_Listed entries_:
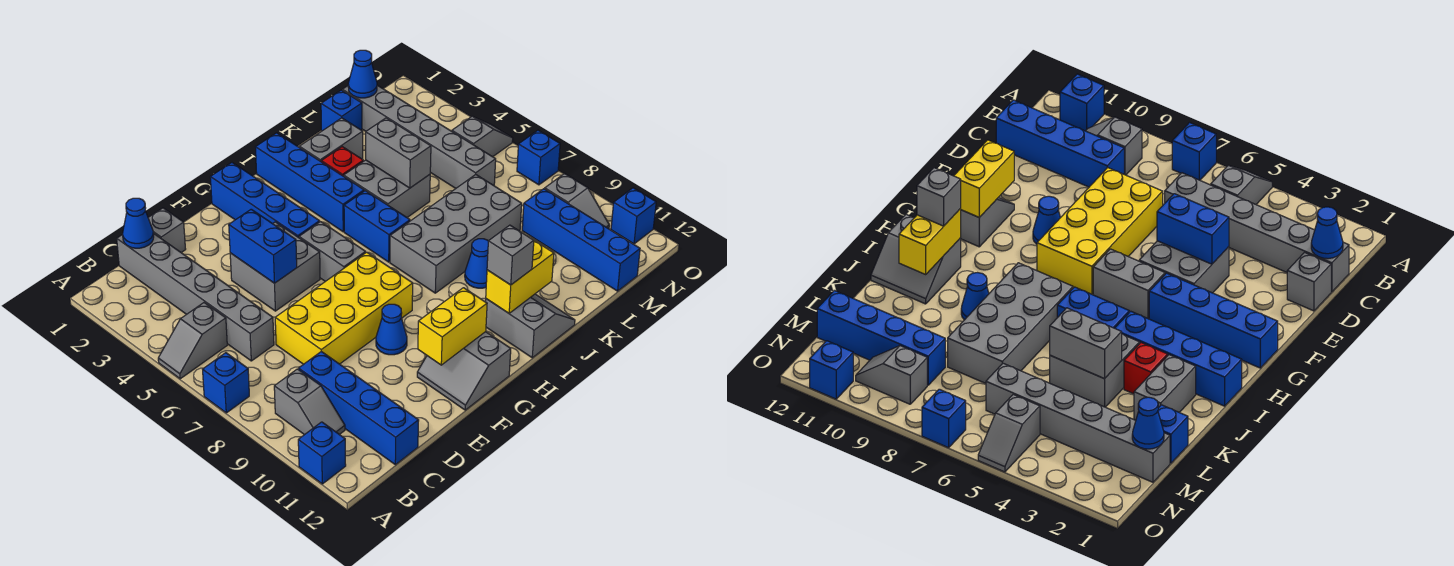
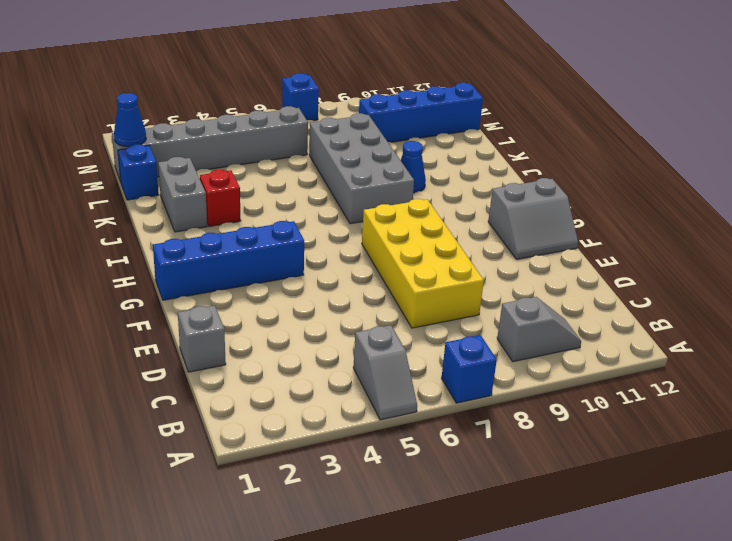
none -> blue brick A11 level 1
none -> grey brick C1:C6 level 1
none -> blue brick C9:C12 level 1
none -> grey brick E4:F5 level 1

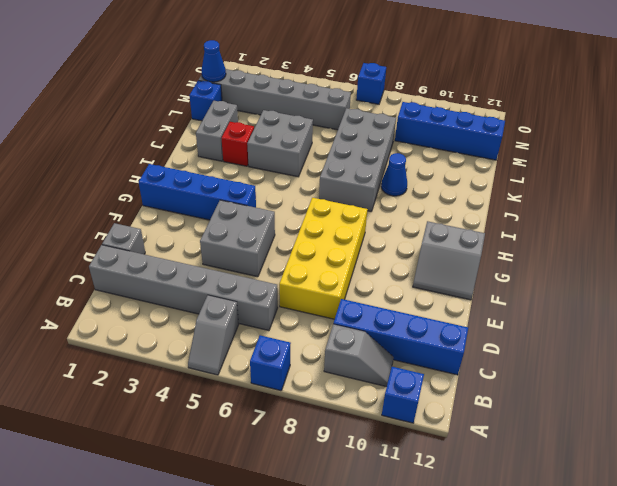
none -> blue cone F9 level 1
none -> grey brick G5:G6 level 1
none -> blue brick I1:I4 level 1
none -> blue brick I5:I6 level 1

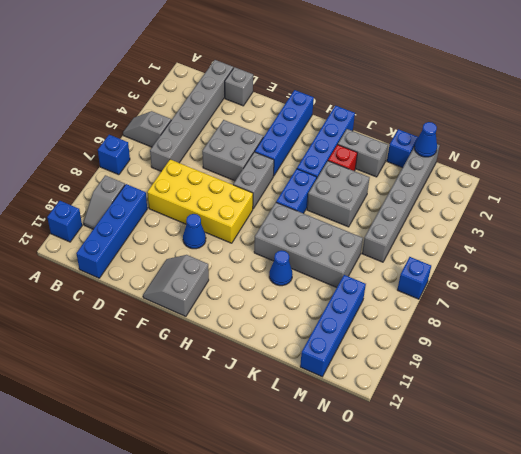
none -> grey slope I11:J12 level 1 top I
none -> grey slope N5:O5 level 1 top N
none -> grey slope N9:N10 level 1 top 9
none -> blue brick O11 level 1

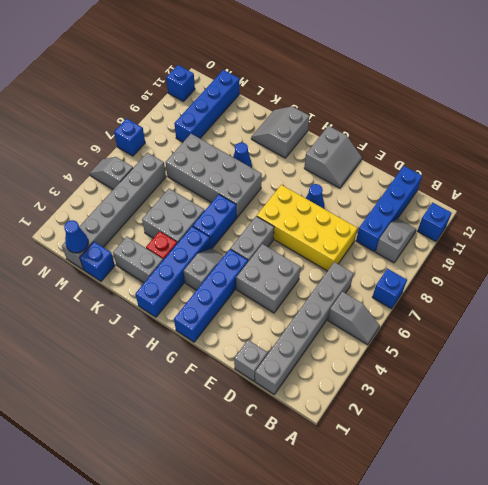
grey slope H3:H4 level 1 top 3 -> grey slope N9:N10 level 1 top 9
none -> blue cone C1 level 2
none -> blue brick E4:E5 level 2
none -> yellow brick F11:G11 level 2
none -> yellow brick I11:J11 level 2

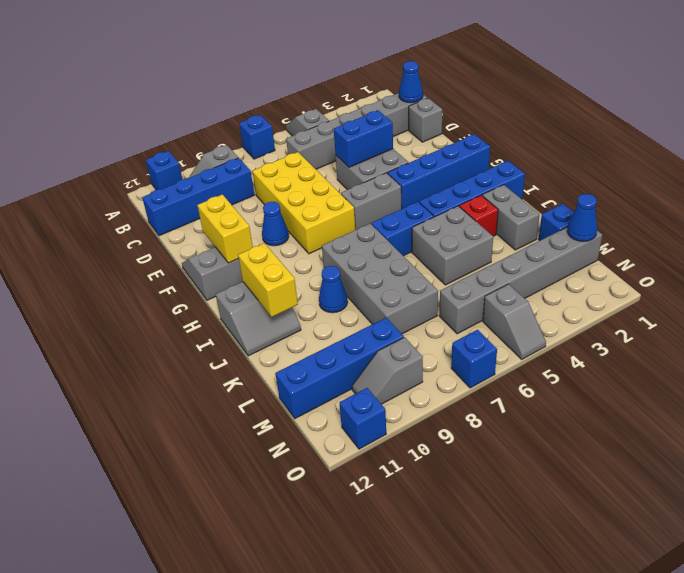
none -> grey brick K4:K5 level 2
none -> grey brick I11 level 3

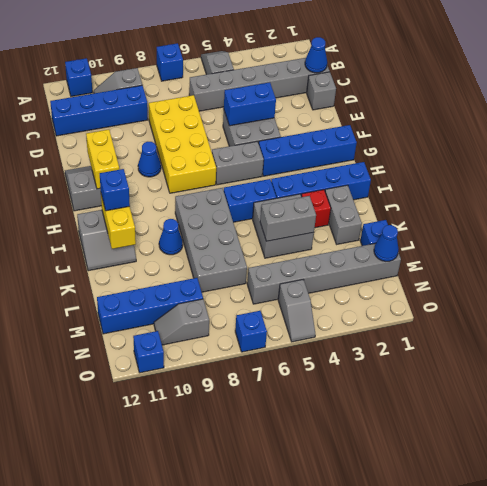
blue brick I11 level 3 -> grey brick I11 level 3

_Requirement_: In the records above, find every line containing the word "slope" and show it.

_Answer area_:
none -> grey slope I11:J12 level 1 top I
none -> grey slope N5:O5 level 1 top N
none -> grey slope N9:N10 level 1 top 9
grey slope H3:H4 level 1 top 3 -> grey slope N9:N10 level 1 top 9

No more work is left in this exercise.